Only the pictures should be left out; write out all other data exactly.

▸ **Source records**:
##############################
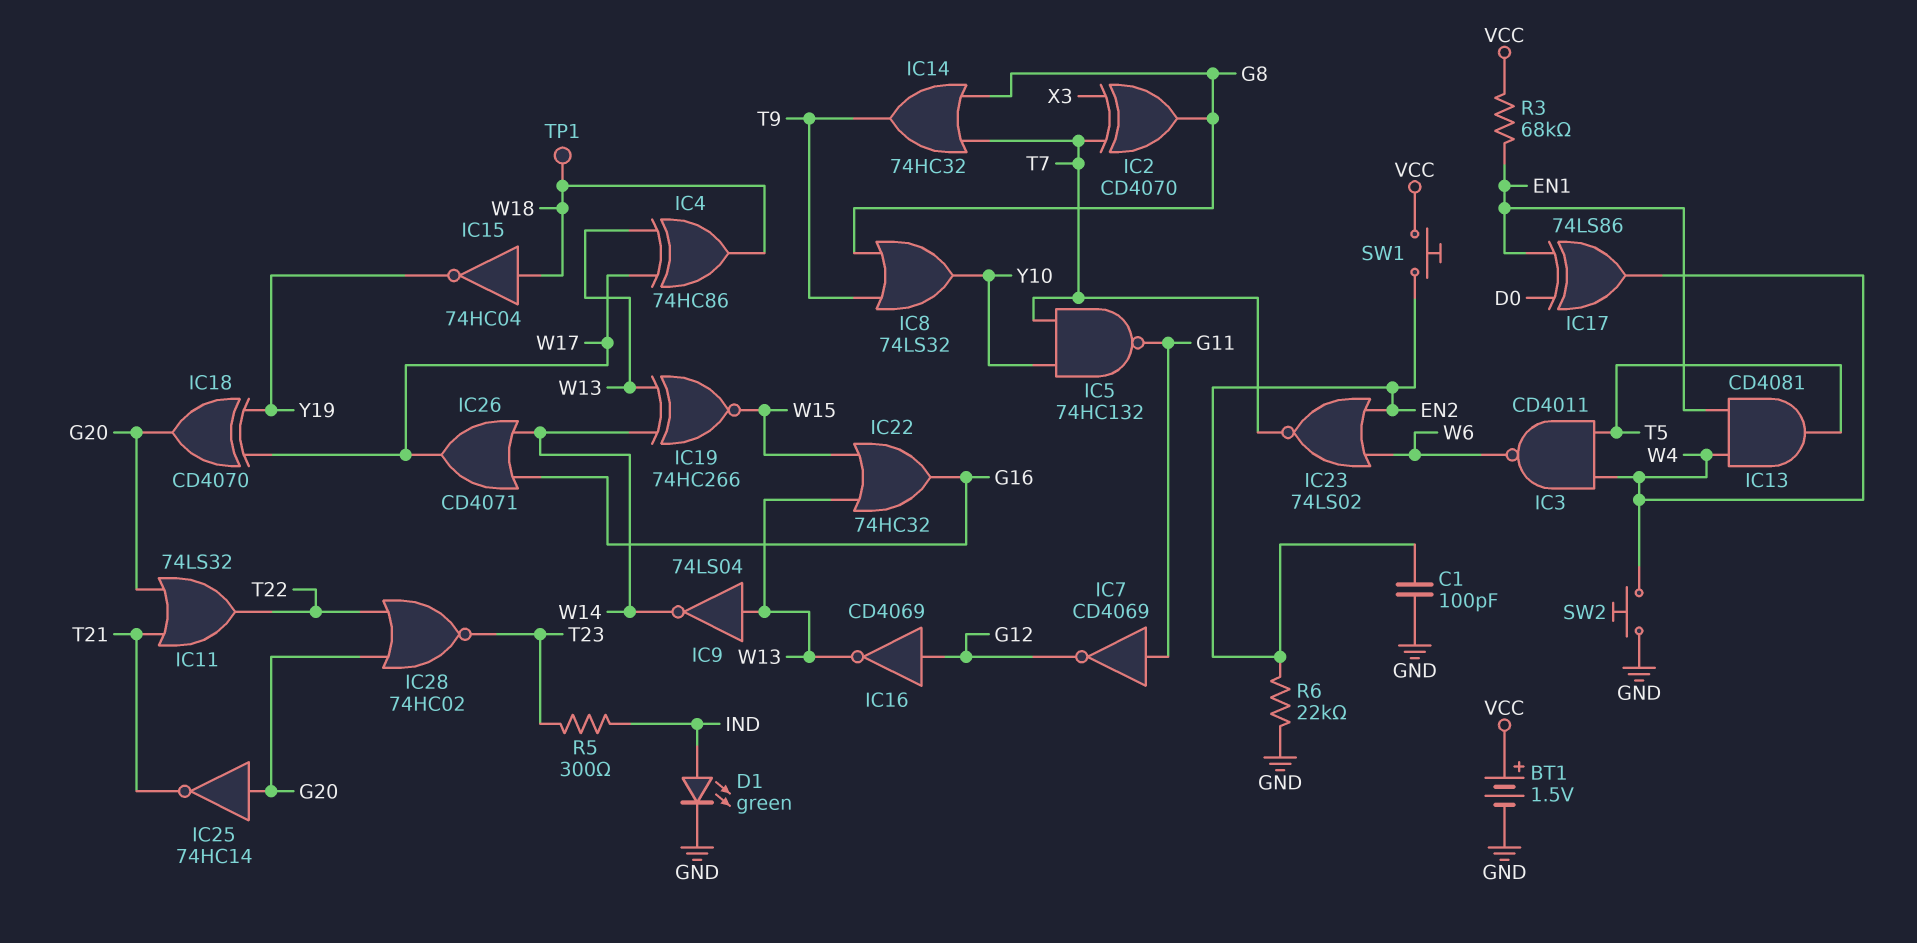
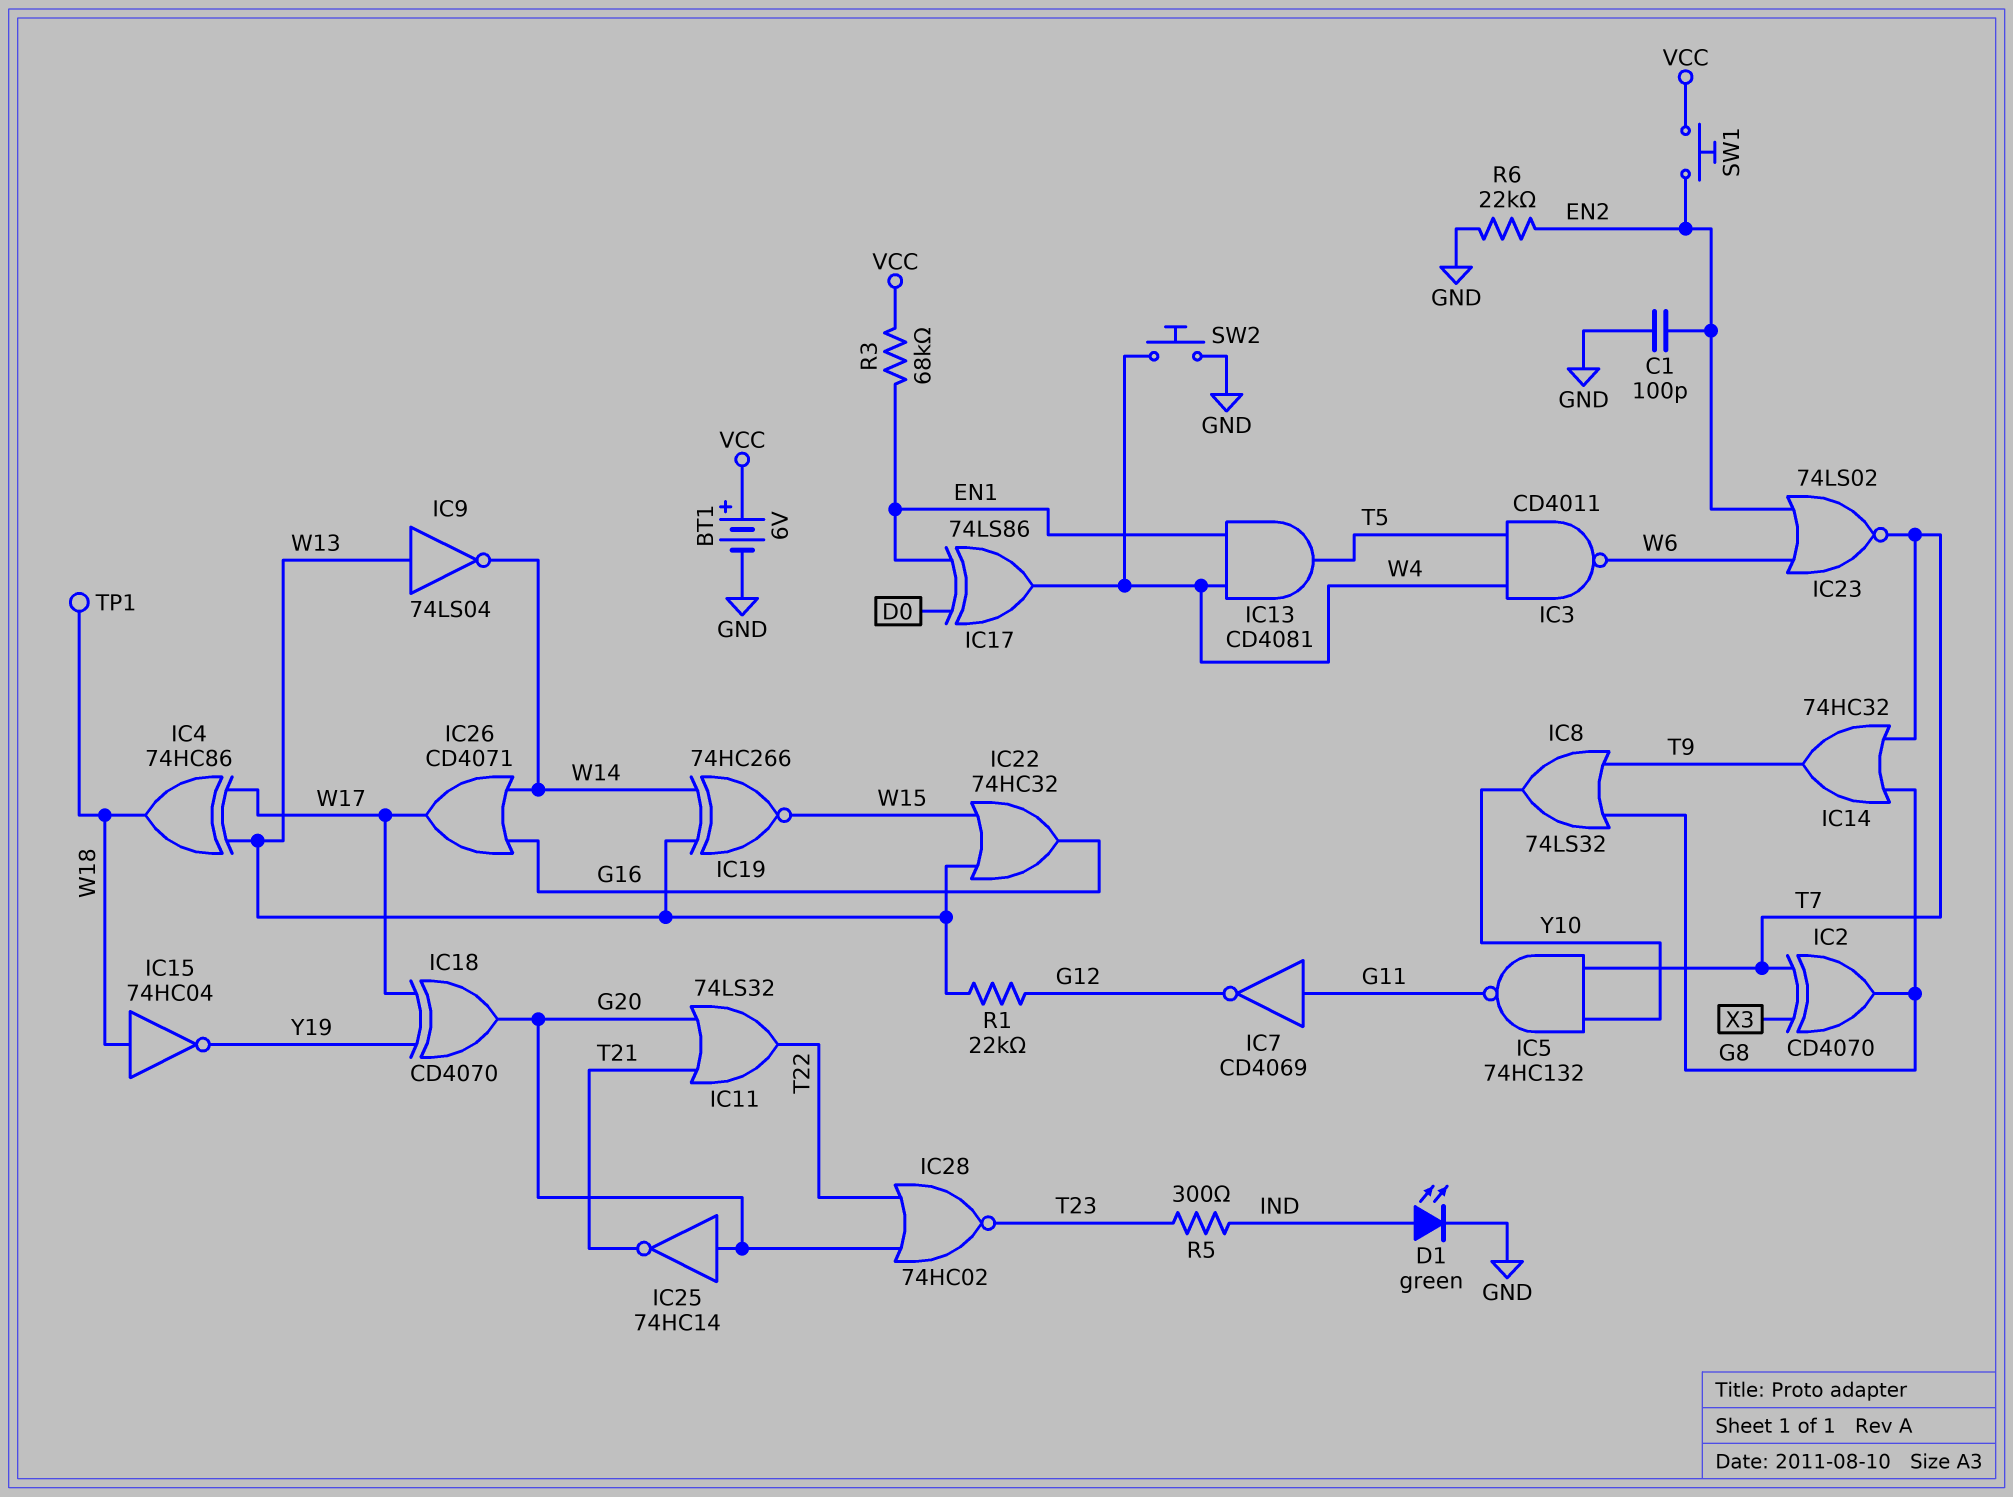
BT1: 1.5V (plus VCC, minus GND) -> 6V (plus VCC, minus GND)
IC16: NOT CD4069 (in G12, out W13) -> none
R1: none -> 22k (G12, W13)

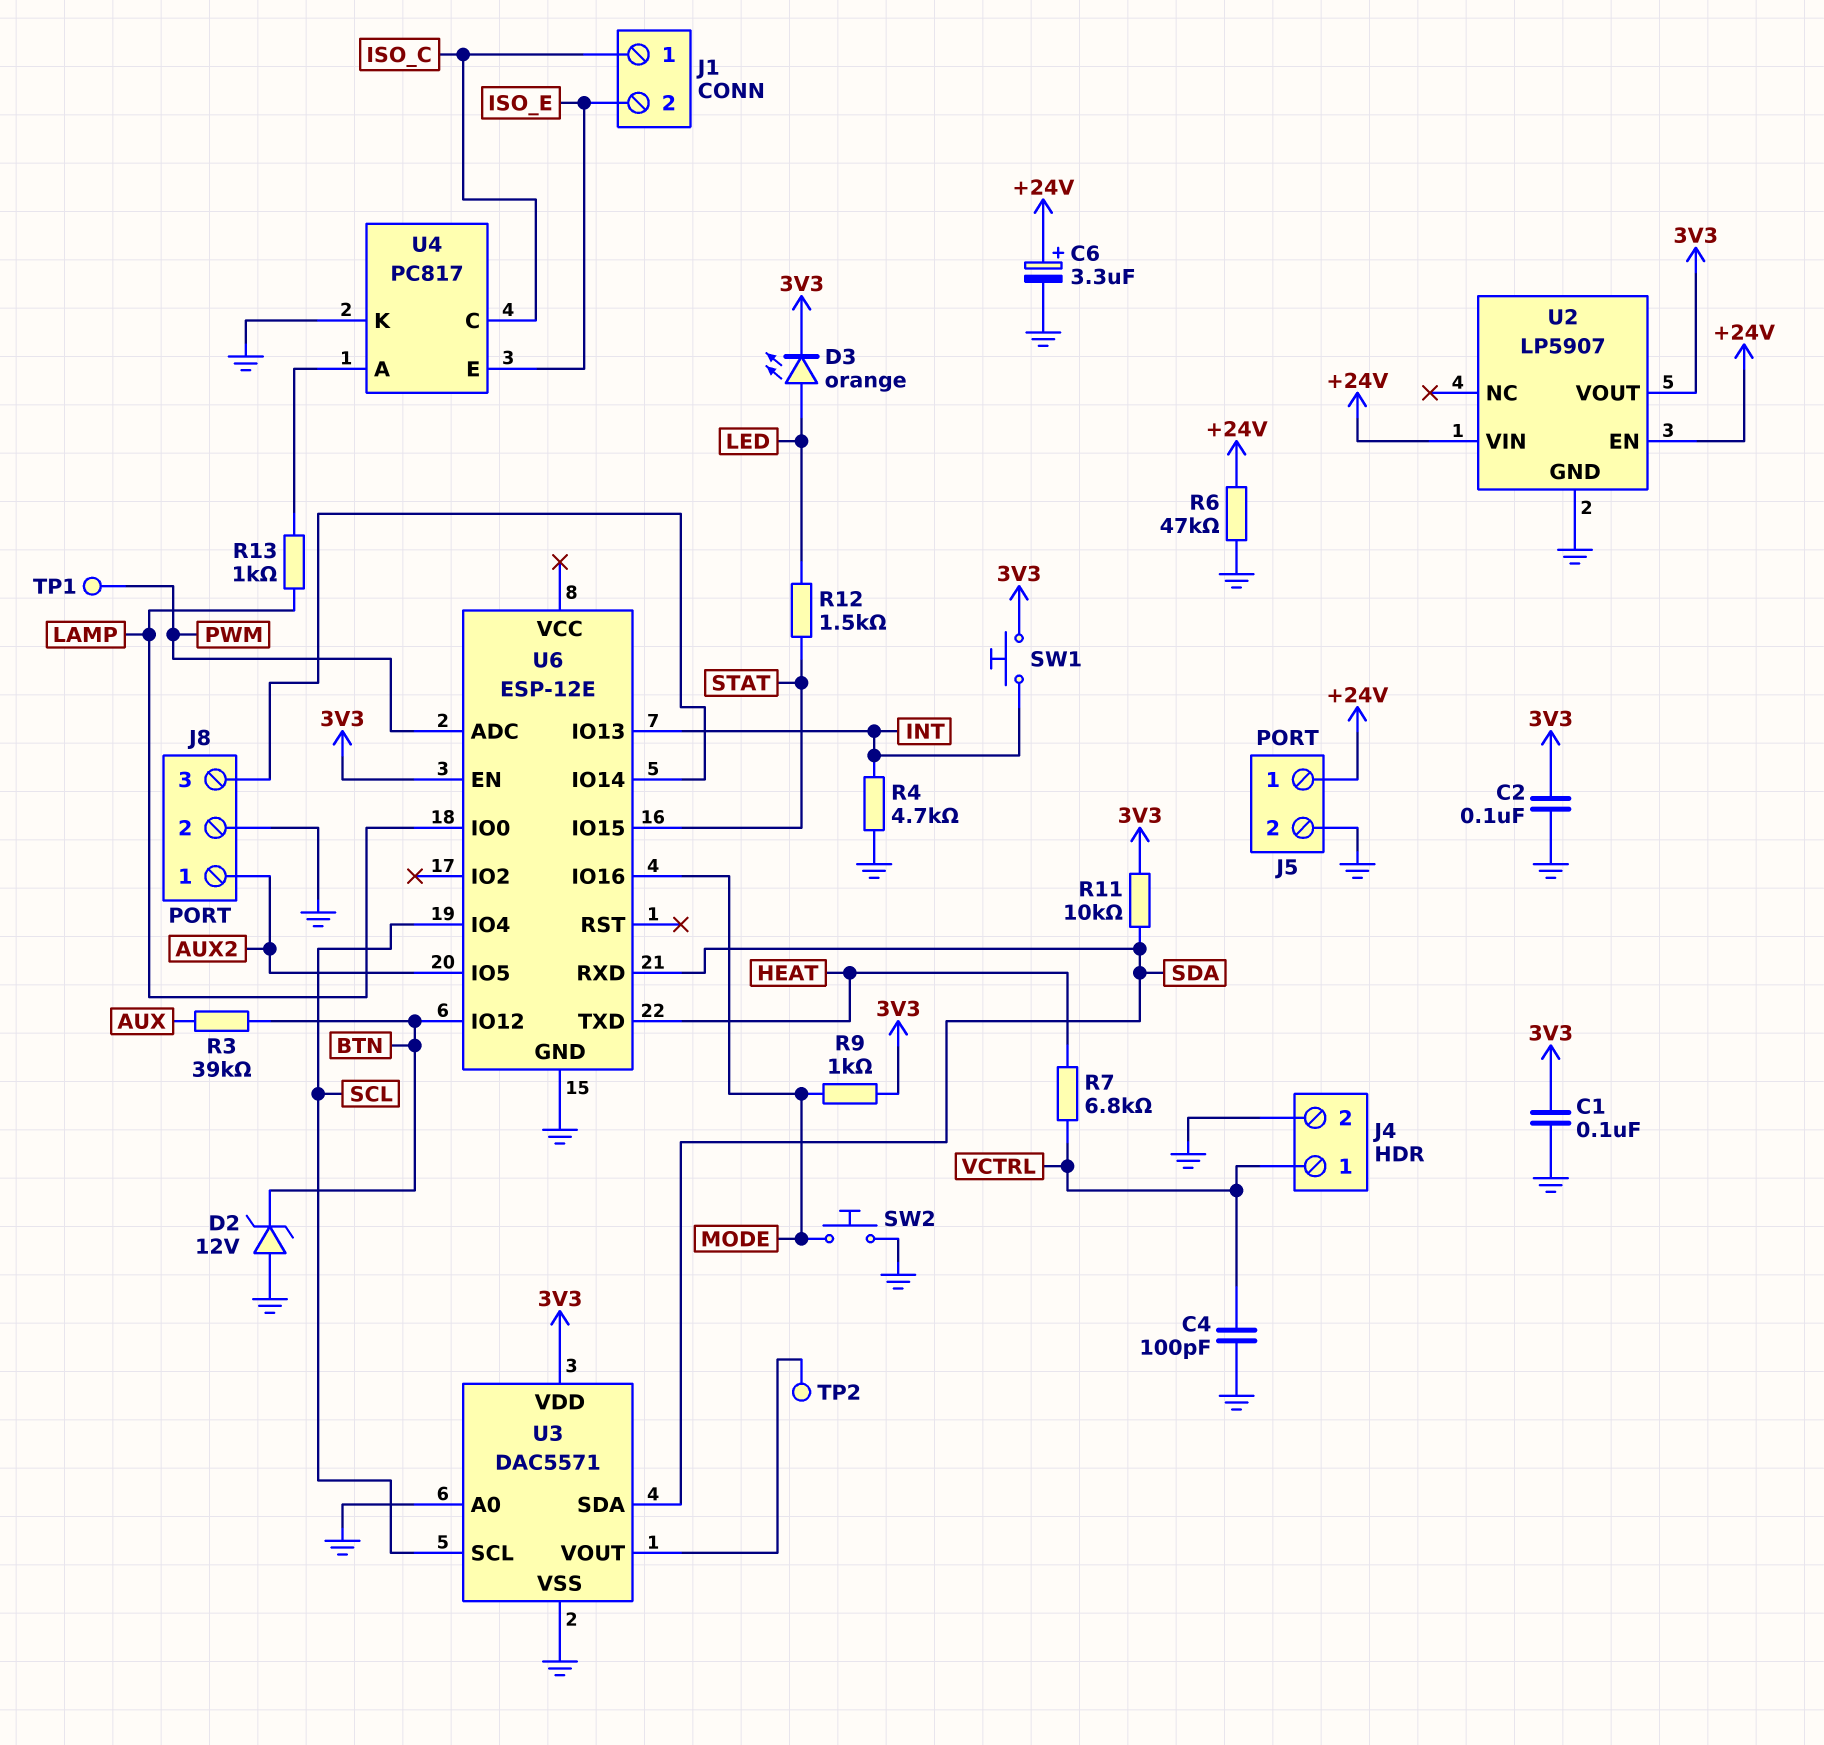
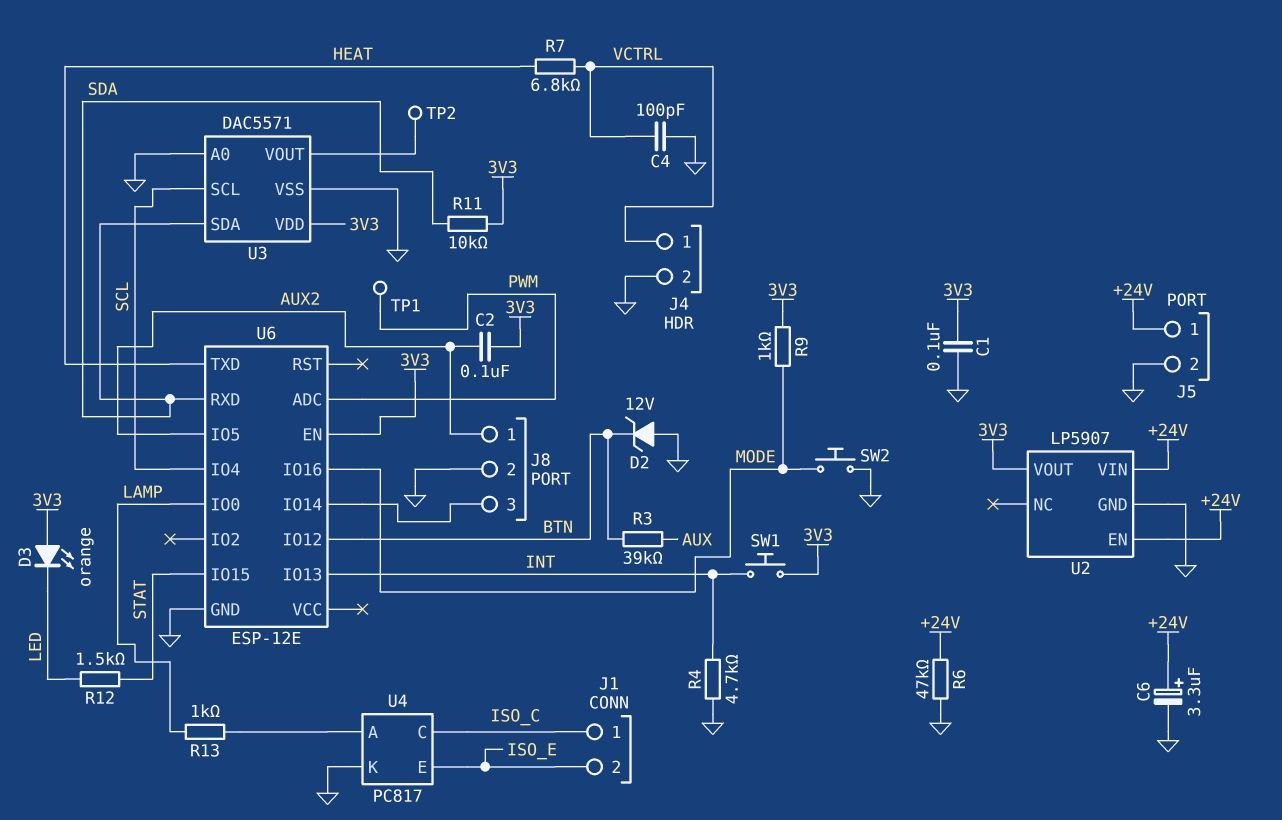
C2: 100nF (3V3, GND) -> 100nF (3V3, AUX2)
D3: LED orange (A LED, K 3V3) -> LED orange (A 3V3, K LED)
##############################
▸ **Problem solution**:
BT1: 1.5V (plus VCC, minus GND) -> 6V (plus VCC, minus GND)
IC16: NOT CD4069 (in G12, out W13) -> none
R1: none -> 22k (G12, W13)

C2: 100nF (3V3, GND) -> 100nF (3V3, AUX2)
D3: LED orange (A LED, K 3V3) -> LED orange (A 3V3, K LED)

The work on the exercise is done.